## Task directions
Please reproduce the listing from the line containing "candlestick [370, 1137]" through the line containing "charter [1229, 548]", both included, and nothing else.

## Entries shown
☆ ☆ ☆ ☆ ☆ ☆ ☆

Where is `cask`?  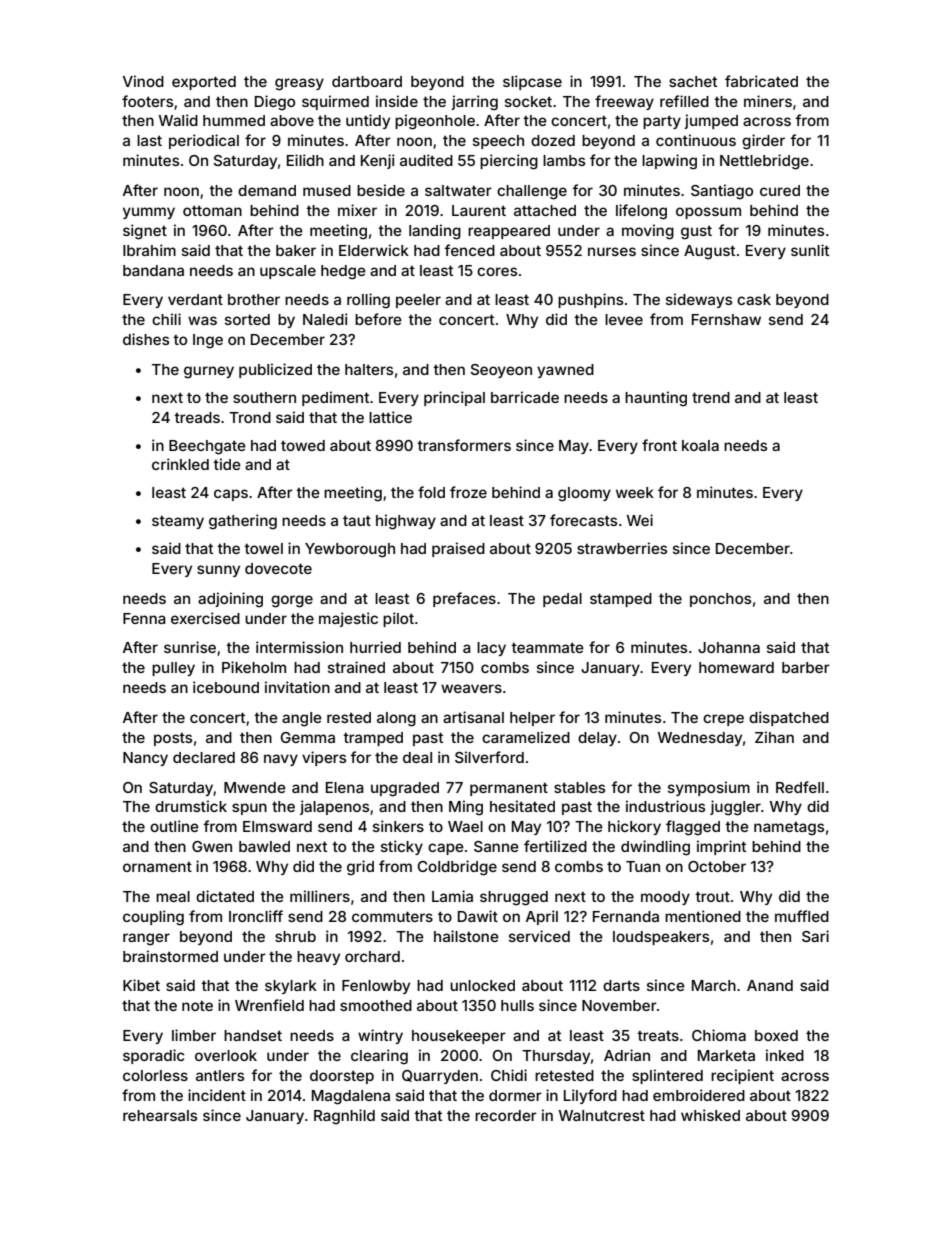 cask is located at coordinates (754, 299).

☆ ☆ ☆ ☆ ☆ ☆ ☆

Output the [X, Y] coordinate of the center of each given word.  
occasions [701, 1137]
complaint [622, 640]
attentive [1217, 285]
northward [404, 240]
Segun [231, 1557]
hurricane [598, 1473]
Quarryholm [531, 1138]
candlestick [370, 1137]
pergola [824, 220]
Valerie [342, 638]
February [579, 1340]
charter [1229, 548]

☆ ☆ ☆ ☆ ☆ ☆ ☆

## Expected answer
candlestick [370, 1137]
pergola [824, 220]
Valerie [342, 638]
February [579, 1340]
charter [1229, 548]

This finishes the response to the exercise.